What is required
Scan the entries below and count the lines holding the string "cupcake". Supply only the number.

Supplied records
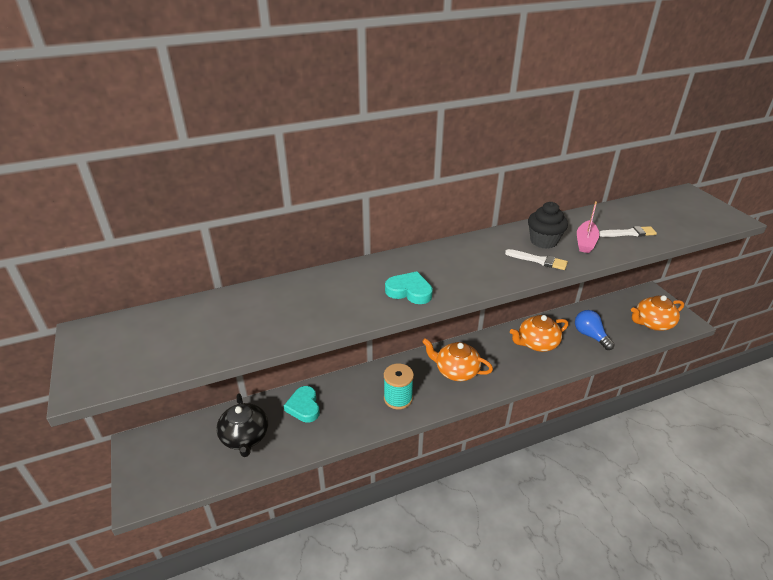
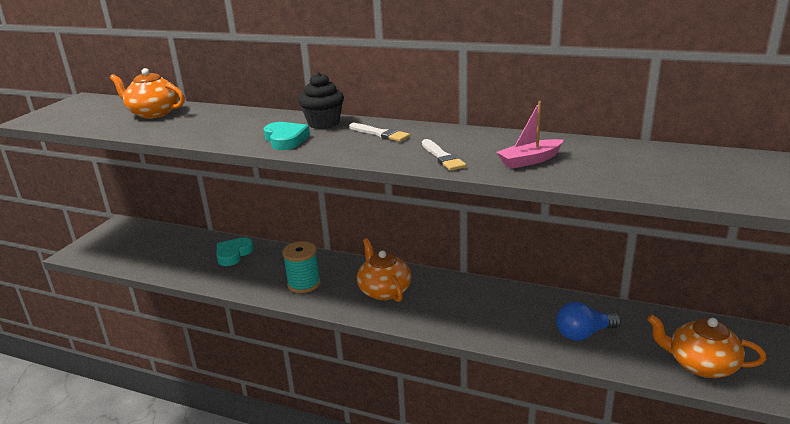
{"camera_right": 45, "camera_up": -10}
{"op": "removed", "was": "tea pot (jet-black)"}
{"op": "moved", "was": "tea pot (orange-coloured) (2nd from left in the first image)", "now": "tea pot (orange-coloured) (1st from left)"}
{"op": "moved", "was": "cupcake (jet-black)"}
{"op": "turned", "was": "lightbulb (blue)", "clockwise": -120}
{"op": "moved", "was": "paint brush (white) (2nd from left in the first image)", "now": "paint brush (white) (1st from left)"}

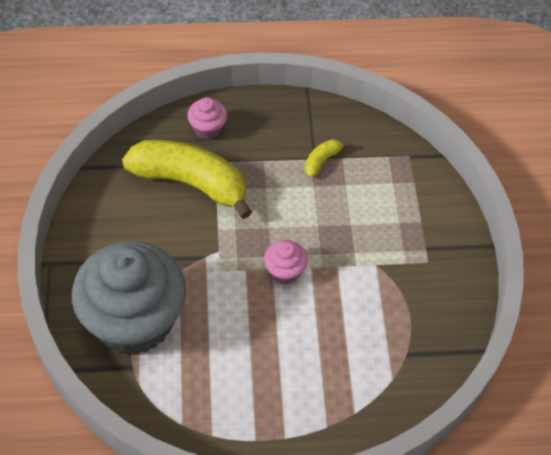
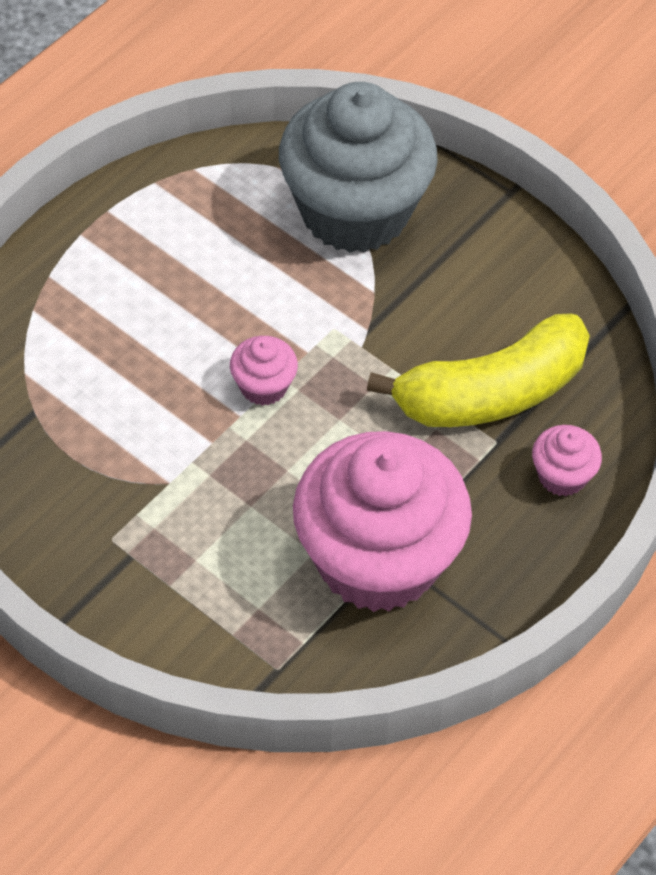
{"camera_right": 135, "camera_up": 0}
{"op": "replaced", "was": "toy banana (bright yellow) (2nd from left)", "now": "cupcake (rosy) (2nd from left)"}

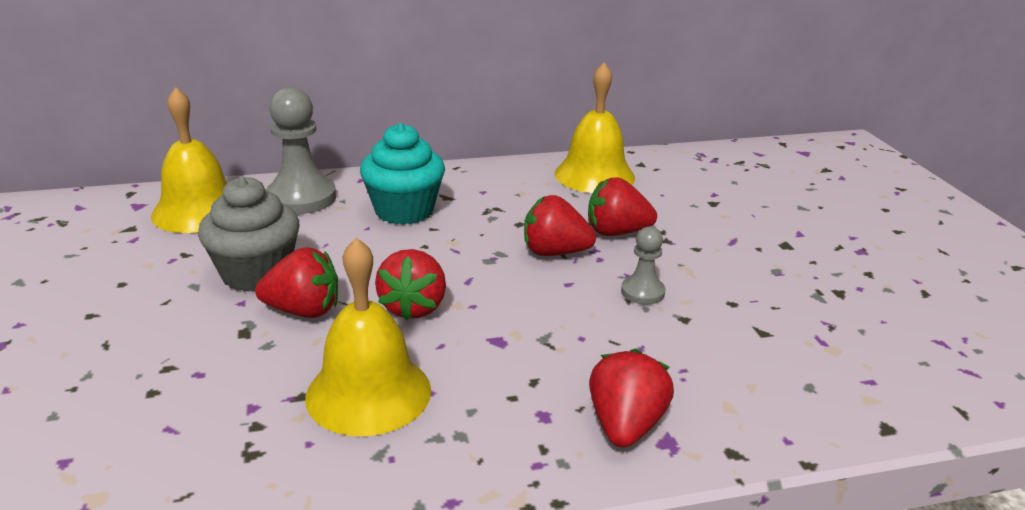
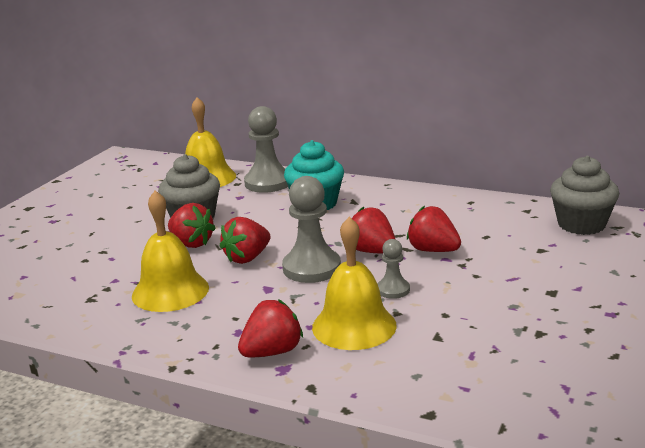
{"camera_right": 40, "camera_up": -5}
{"op": "moved", "was": "school bell (bright yellow) (3rd from left)"}
{"op": "added", "now": "chess pawn (grey) (2nd from left)"}
{"op": "added", "now": "cupcake (grey) (2nd from left)"}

Written response
3